# [YOUR ASSIGNMENT]
When you retype the records that follow, keep each word as it is and drop any pictures.

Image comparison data
┌──
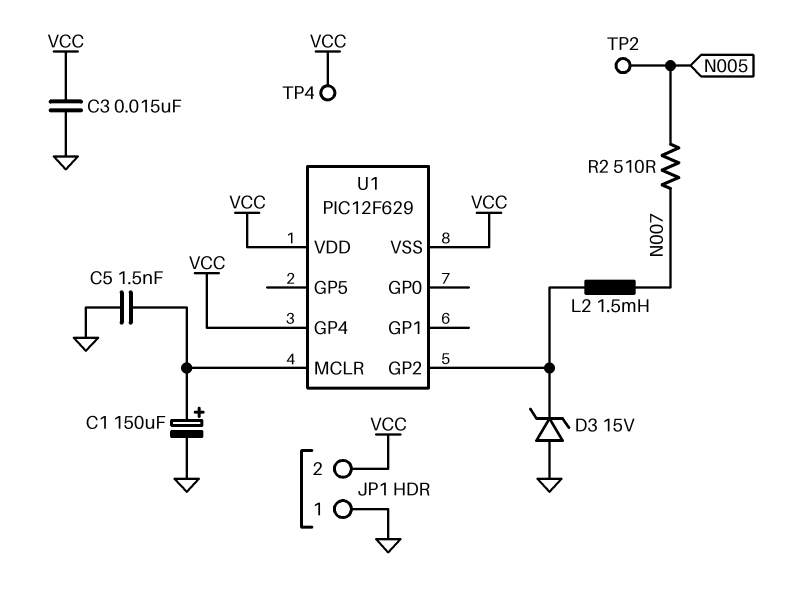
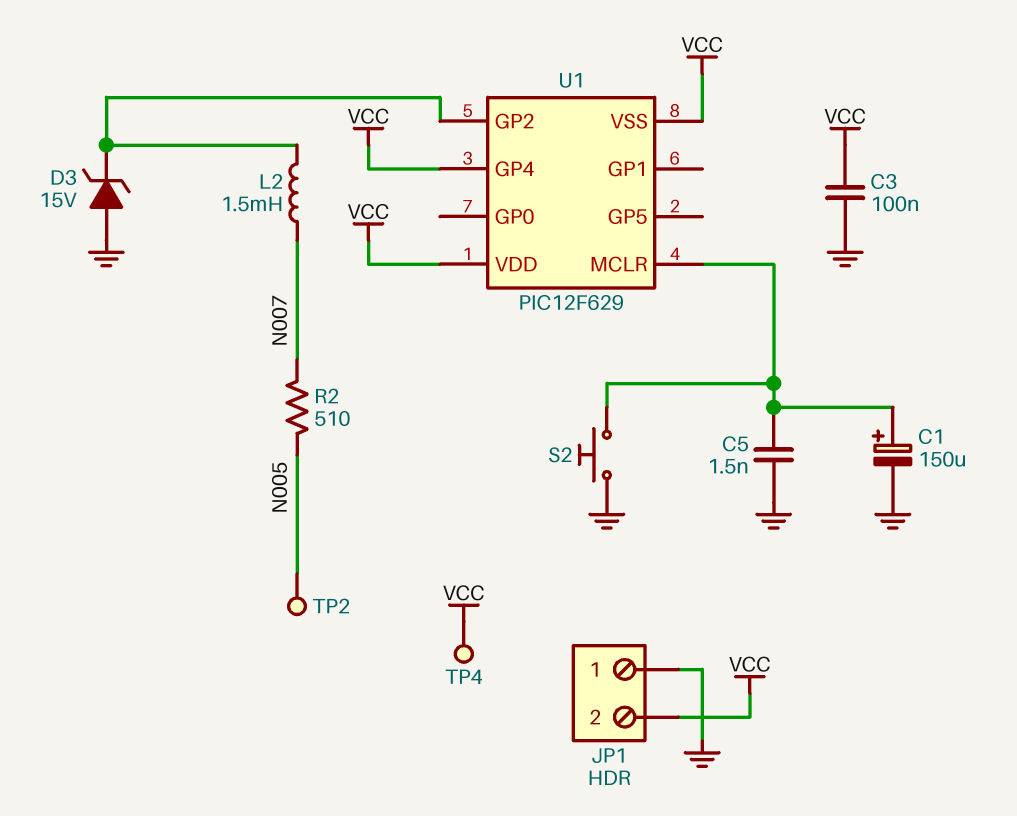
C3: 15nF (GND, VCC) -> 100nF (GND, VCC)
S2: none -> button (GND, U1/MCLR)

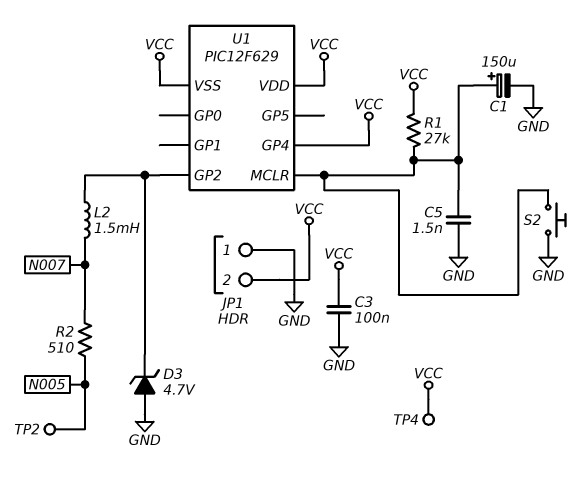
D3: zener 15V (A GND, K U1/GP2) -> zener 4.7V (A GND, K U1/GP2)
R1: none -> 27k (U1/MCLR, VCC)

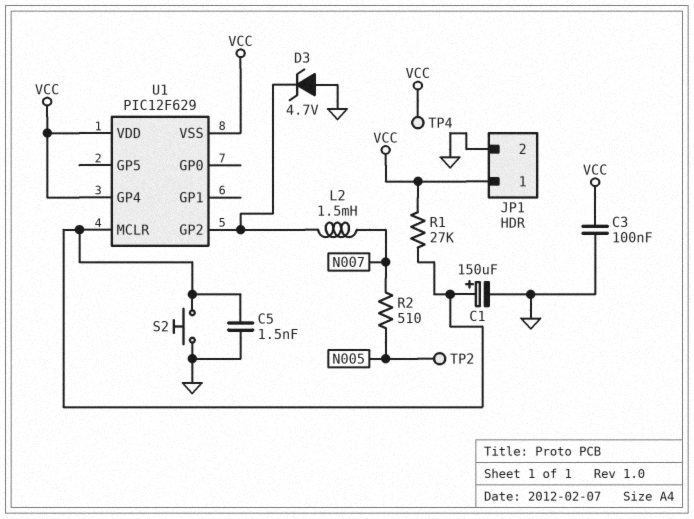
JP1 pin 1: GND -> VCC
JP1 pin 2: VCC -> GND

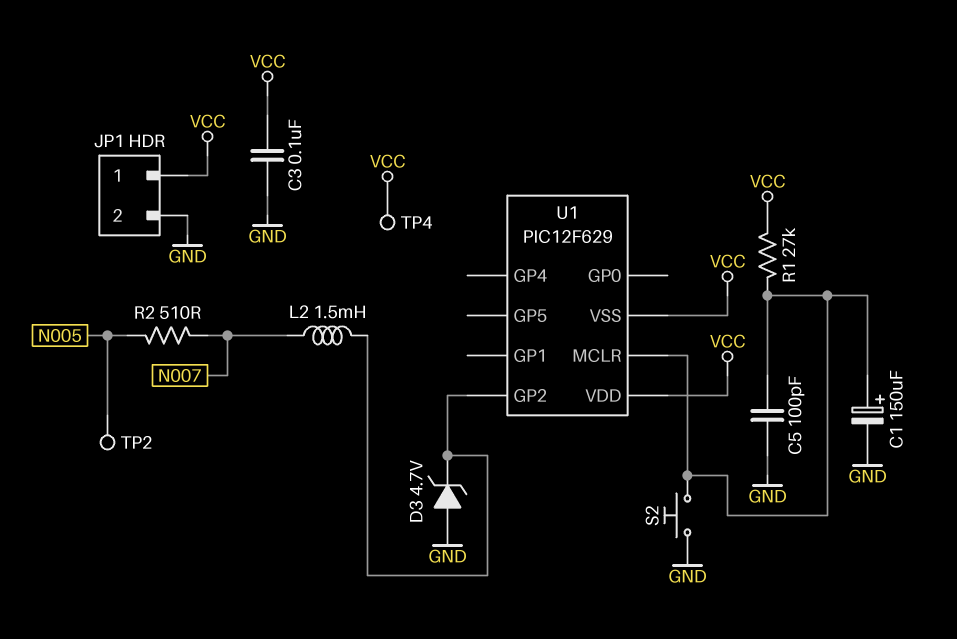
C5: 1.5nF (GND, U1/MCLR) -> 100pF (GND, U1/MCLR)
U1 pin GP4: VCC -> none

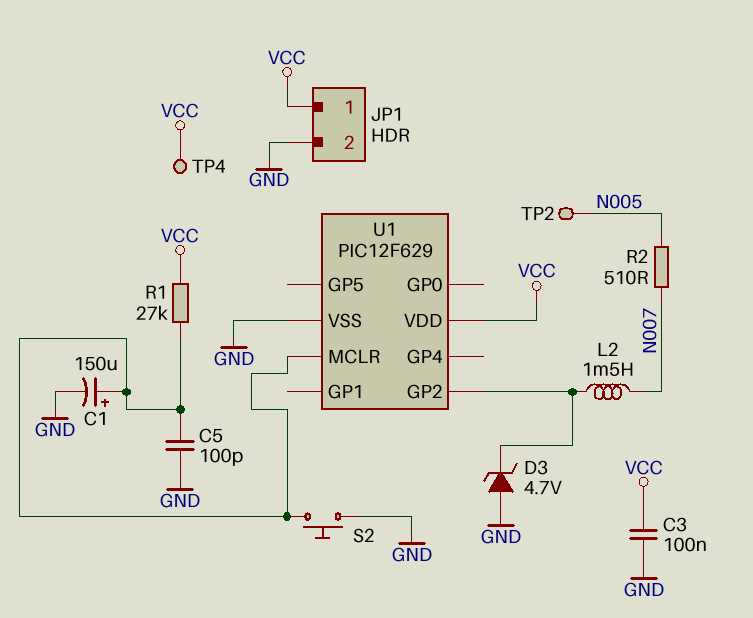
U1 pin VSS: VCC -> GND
└──
# [TASK ANSWER]
C3: 15nF (GND, VCC) -> 100nF (GND, VCC)
S2: none -> button (GND, U1/MCLR)

D3: zener 15V (A GND, K U1/GP2) -> zener 4.7V (A GND, K U1/GP2)
R1: none -> 27k (U1/MCLR, VCC)

JP1 pin 1: GND -> VCC
JP1 pin 2: VCC -> GND

C5: 1.5nF (GND, U1/MCLR) -> 100pF (GND, U1/MCLR)
U1 pin GP4: VCC -> none

U1 pin VSS: VCC -> GND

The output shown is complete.